** Opening TASK INPUTS block **
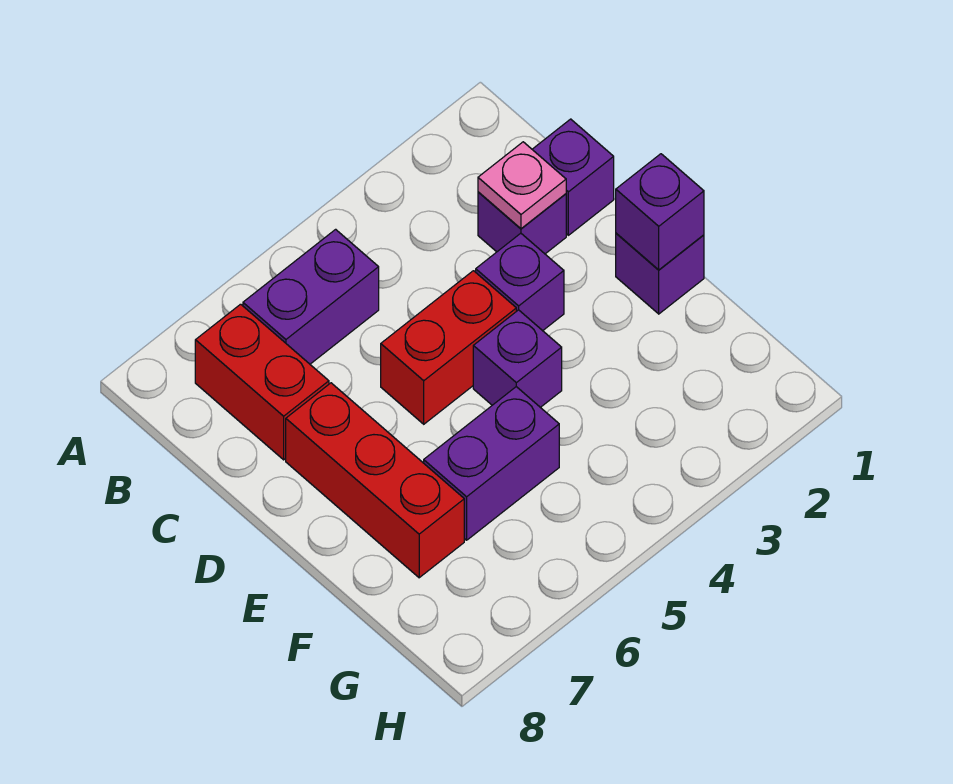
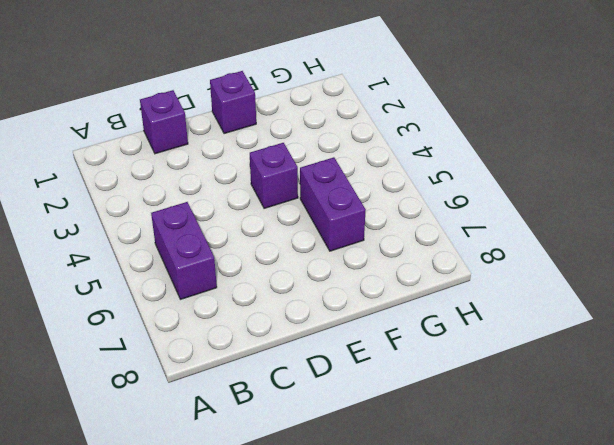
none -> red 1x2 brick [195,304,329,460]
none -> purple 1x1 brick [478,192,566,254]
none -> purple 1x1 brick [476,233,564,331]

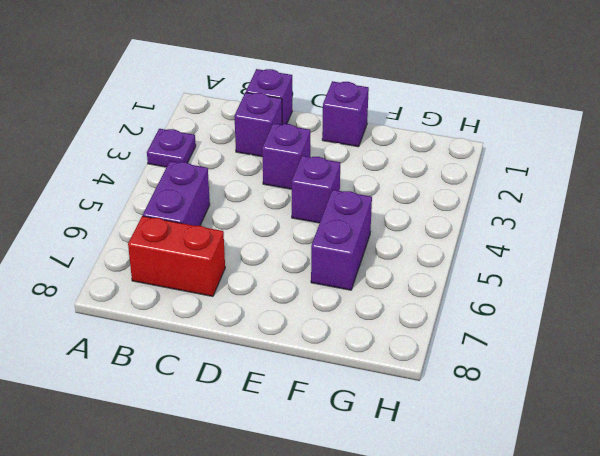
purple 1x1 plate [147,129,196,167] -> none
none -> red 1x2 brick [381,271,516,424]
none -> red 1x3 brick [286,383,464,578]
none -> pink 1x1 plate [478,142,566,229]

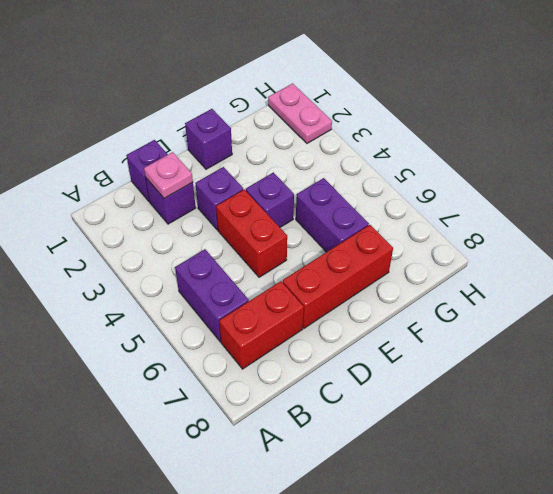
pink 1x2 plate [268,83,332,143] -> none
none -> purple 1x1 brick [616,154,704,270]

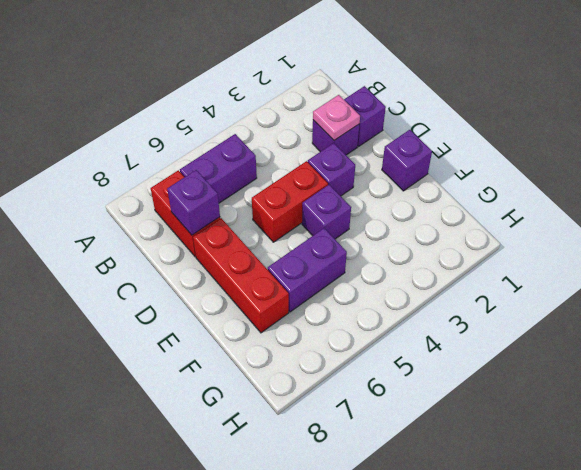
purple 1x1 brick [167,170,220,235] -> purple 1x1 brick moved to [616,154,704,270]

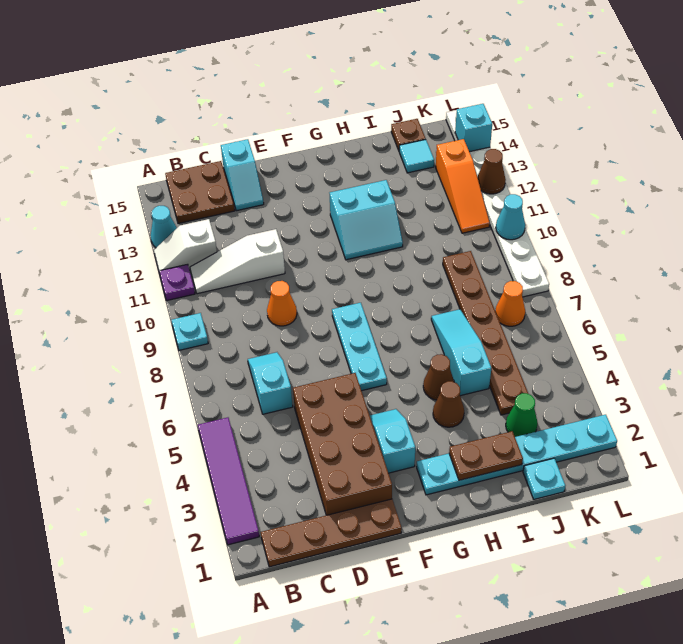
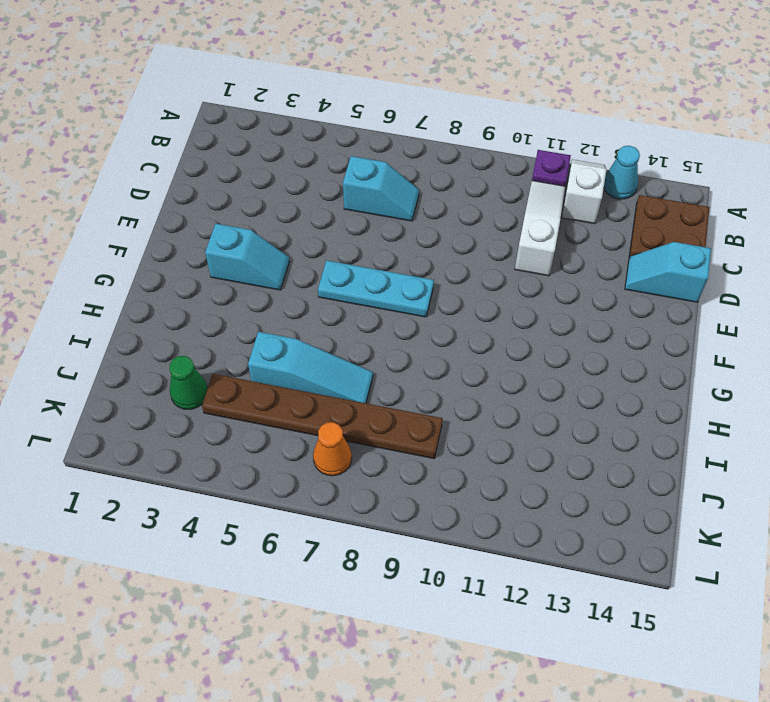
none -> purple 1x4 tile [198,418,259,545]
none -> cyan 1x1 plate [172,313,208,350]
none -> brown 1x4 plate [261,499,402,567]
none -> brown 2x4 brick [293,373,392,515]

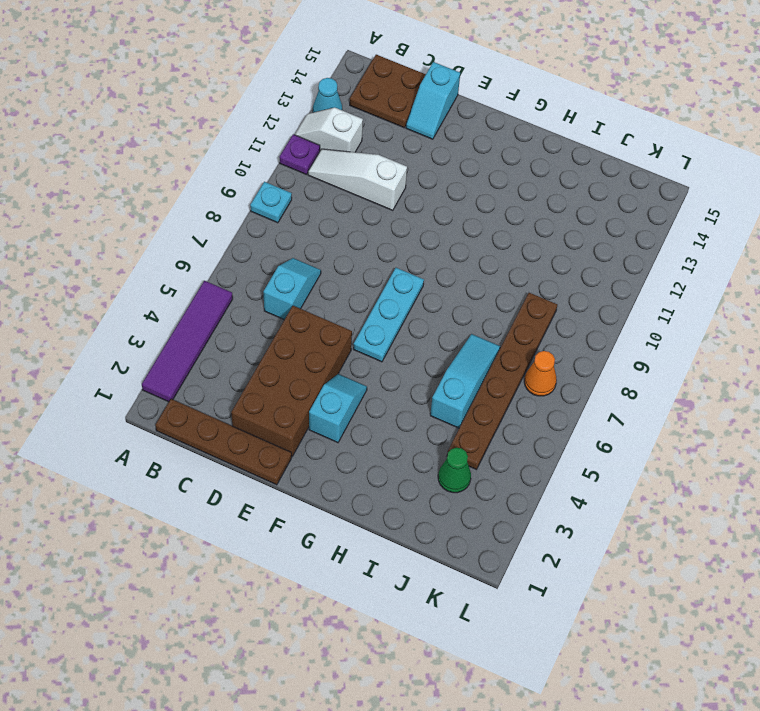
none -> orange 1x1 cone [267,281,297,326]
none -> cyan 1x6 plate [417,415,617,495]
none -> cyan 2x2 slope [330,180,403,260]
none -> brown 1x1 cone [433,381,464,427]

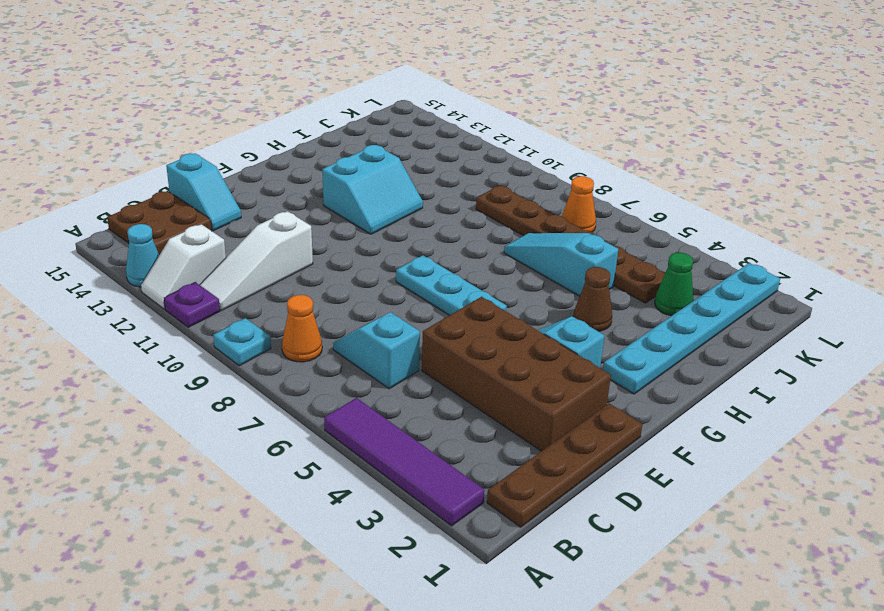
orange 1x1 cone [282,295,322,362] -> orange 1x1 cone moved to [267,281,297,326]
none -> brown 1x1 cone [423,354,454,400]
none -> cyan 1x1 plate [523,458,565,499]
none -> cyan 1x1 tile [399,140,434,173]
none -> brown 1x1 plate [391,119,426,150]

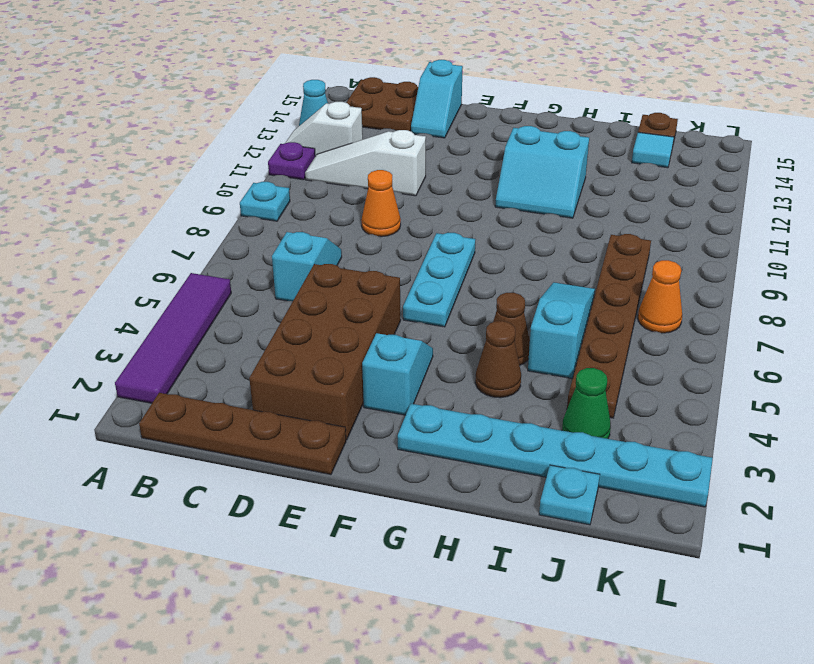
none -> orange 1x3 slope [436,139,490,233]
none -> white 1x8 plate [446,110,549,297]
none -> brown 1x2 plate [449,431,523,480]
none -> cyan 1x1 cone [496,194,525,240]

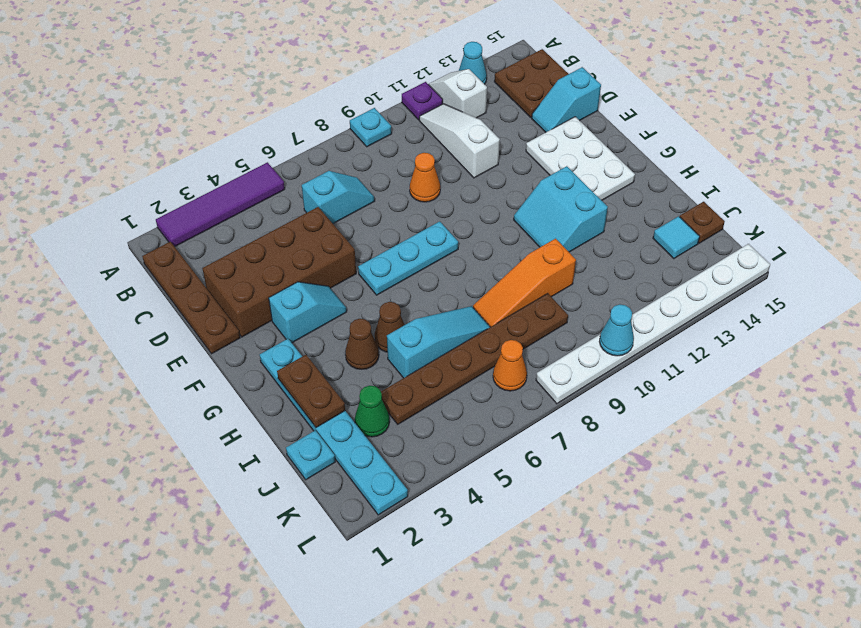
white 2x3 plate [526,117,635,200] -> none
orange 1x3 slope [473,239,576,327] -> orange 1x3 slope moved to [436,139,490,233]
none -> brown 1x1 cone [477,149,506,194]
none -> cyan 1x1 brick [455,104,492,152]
** Closing TASK INPUTS block **
• _EXERCISE AIM_: What lines in the material mention "purple"? Copy every one of them.

• _EXERCISE ANSWER_:
none -> purple 1x1 brick [478,192,566,254]
none -> purple 1x1 brick [476,233,564,331]
purple 1x1 plate [147,129,196,167] -> none
none -> purple 1x1 brick [616,154,704,270]
purple 1x1 brick [167,170,220,235] -> purple 1x1 brick moved to [616,154,704,270]
none -> purple 1x4 tile [198,418,259,545]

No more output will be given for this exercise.